- **Task instructions**: Reproduce verbatim the lines of the material below, starting at the line with "tan 1x1 brick [235,216,315,320]" and ending at the line with "purple 1x1 cone [513,339,544,391]", both inclusive; skip the rest.

- **Records to use**:

***

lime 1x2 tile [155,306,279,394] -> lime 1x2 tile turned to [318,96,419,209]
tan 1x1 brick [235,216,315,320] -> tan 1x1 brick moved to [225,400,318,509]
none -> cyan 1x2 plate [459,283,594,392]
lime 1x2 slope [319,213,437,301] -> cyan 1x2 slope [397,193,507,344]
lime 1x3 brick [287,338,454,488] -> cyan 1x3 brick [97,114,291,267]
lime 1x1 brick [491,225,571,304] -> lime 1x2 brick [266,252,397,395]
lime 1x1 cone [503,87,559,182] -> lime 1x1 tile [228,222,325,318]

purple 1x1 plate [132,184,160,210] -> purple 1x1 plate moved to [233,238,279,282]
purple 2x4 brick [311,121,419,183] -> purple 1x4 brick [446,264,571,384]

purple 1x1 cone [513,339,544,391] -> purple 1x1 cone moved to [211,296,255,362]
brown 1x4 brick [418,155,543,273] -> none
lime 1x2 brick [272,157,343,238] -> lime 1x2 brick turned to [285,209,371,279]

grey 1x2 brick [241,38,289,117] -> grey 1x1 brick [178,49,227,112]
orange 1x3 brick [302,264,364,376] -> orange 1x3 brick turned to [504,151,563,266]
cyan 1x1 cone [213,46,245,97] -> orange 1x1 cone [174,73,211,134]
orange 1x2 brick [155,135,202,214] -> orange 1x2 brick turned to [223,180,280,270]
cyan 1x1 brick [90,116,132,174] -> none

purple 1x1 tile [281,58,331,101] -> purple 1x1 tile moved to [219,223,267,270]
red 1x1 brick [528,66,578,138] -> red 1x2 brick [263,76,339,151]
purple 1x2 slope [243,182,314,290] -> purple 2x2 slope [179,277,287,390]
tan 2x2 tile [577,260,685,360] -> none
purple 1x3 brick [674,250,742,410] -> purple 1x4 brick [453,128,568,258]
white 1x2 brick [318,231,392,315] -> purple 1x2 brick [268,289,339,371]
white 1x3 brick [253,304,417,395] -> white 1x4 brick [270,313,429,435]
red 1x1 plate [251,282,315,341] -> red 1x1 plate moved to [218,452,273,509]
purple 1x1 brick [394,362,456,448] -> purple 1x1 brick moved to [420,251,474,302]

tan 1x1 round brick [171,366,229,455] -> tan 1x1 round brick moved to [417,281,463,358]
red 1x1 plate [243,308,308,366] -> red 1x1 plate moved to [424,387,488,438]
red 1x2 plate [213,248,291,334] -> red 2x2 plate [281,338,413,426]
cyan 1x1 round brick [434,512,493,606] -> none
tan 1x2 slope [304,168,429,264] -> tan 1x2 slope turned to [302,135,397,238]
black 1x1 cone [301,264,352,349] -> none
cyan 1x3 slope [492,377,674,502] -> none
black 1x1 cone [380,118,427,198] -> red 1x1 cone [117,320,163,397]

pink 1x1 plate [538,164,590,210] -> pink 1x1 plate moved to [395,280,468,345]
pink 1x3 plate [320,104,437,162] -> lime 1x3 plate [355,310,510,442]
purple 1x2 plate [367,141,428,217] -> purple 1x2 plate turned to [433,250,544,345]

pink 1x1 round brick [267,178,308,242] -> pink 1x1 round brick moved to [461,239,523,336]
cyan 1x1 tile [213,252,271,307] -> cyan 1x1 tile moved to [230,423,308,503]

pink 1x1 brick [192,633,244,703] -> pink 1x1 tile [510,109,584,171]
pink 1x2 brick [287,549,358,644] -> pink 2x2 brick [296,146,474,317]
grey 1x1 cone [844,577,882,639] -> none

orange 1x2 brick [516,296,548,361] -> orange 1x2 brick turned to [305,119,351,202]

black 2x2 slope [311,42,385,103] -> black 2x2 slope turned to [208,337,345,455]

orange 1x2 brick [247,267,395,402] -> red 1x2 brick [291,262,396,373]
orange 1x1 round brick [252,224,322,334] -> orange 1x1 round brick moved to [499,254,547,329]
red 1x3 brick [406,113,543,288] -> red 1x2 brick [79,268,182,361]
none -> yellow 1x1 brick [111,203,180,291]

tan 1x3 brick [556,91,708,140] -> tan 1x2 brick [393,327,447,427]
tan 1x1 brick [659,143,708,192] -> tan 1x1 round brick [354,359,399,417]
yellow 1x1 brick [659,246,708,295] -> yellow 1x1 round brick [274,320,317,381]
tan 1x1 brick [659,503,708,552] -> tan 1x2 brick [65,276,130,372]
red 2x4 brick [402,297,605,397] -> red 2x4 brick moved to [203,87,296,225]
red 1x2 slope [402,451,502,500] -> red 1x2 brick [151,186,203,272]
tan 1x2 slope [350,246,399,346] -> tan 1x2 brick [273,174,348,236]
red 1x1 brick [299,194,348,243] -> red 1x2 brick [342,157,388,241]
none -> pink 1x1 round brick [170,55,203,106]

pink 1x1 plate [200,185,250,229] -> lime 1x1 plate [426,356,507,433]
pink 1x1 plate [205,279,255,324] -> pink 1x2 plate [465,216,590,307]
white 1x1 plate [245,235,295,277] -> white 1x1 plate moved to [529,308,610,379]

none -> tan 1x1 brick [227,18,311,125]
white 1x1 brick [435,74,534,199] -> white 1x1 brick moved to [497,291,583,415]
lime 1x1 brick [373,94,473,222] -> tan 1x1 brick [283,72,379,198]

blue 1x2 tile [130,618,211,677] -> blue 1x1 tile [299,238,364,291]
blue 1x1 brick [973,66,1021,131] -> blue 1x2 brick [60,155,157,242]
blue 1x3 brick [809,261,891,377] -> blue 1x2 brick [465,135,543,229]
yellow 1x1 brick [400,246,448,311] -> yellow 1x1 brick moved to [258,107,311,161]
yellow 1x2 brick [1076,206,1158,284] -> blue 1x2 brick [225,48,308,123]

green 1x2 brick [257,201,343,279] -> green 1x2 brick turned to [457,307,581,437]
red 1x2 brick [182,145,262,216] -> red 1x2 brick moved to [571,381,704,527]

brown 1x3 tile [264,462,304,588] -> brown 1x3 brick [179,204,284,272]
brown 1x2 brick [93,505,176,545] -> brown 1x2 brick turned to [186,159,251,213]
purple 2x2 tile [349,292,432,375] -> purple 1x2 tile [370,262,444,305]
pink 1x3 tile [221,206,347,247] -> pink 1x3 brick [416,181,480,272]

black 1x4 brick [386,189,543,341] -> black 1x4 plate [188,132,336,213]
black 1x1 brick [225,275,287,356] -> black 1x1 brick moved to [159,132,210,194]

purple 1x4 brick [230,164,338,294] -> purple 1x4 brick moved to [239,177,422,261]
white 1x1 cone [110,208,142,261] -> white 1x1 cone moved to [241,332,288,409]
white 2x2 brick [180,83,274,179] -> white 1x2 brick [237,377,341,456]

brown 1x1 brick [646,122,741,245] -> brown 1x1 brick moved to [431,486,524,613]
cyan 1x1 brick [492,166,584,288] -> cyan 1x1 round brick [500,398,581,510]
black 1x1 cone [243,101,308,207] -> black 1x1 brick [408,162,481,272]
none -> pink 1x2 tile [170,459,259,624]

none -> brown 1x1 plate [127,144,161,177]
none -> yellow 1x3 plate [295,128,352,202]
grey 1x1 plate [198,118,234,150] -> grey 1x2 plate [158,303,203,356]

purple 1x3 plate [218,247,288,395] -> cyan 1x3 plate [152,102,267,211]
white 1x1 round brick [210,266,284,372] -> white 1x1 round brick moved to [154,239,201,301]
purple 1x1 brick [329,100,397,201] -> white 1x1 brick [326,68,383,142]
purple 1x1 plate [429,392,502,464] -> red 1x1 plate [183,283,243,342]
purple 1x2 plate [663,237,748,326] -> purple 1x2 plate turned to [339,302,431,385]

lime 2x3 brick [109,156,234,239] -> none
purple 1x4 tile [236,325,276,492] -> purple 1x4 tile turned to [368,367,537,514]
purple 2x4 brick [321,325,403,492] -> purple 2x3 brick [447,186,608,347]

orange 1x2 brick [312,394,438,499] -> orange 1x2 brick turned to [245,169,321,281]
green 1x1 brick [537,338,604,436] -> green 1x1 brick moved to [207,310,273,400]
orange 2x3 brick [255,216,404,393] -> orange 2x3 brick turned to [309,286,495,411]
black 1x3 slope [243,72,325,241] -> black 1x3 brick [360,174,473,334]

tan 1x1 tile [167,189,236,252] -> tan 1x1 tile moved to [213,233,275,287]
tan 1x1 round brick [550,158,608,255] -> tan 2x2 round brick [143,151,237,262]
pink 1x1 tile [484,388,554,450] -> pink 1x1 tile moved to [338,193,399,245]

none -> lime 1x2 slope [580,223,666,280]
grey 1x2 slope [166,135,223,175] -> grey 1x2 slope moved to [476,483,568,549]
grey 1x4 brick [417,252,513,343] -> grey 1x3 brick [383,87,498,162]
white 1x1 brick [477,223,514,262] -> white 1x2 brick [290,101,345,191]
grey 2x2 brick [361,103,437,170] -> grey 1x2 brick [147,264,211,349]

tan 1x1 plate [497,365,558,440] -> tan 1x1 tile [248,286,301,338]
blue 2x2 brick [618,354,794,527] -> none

***

- **Solution for this task**:
tan 1x1 brick [235,216,315,320] -> tan 1x1 brick moved to [225,400,318,509]
none -> cyan 1x2 plate [459,283,594,392]
lime 1x2 slope [319,213,437,301] -> cyan 1x2 slope [397,193,507,344]
lime 1x3 brick [287,338,454,488] -> cyan 1x3 brick [97,114,291,267]
lime 1x1 brick [491,225,571,304] -> lime 1x2 brick [266,252,397,395]
lime 1x1 cone [503,87,559,182] -> lime 1x1 tile [228,222,325,318]

purple 1x1 plate [132,184,160,210] -> purple 1x1 plate moved to [233,238,279,282]
purple 2x4 brick [311,121,419,183] -> purple 1x4 brick [446,264,571,384]

purple 1x1 cone [513,339,544,391] -> purple 1x1 cone moved to [211,296,255,362]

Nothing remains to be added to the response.